● **Record excerpts**:
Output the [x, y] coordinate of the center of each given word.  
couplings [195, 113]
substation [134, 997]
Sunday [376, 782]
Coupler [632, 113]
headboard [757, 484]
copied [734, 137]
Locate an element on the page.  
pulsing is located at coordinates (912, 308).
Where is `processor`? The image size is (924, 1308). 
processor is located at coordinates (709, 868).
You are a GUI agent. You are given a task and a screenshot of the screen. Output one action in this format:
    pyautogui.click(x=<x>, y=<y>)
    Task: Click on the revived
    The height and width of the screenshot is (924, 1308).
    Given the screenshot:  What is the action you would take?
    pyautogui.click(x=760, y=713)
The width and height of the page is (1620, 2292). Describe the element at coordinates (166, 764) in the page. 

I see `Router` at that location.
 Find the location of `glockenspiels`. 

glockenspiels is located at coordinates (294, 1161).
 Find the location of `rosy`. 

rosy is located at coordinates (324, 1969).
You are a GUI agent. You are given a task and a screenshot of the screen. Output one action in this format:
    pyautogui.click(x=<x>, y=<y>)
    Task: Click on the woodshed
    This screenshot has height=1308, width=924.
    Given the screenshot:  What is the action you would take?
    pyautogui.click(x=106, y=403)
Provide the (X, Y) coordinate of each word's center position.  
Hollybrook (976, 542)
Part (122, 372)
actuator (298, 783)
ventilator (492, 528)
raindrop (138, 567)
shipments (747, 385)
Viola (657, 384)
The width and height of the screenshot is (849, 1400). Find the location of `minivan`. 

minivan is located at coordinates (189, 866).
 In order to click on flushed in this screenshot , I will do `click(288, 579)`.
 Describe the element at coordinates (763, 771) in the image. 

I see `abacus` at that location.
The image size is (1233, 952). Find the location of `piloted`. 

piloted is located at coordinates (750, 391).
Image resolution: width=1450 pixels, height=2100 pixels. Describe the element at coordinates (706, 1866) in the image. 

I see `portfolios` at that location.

● **Stated exercise**: Rewrite the data from the line containing "The width and height of the screenshot" through the end of the data, inclusive, with "Identify" in place of "Describe" and everything else unchanged.

● **Reply**:
The width and height of the screenshot is (849, 1400). Find the location of `minivan`. 

minivan is located at coordinates (189, 866).
 In order to click on flushed in this screenshot , I will do `click(288, 579)`.
 Identify the element at coordinates (763, 771) in the image. 

I see `abacus` at that location.
The image size is (1233, 952). Find the location of `piloted`. 

piloted is located at coordinates (750, 391).
Image resolution: width=1450 pixels, height=2100 pixels. Identify the element at coordinates (706, 1866) in the image. 

I see `portfolios` at that location.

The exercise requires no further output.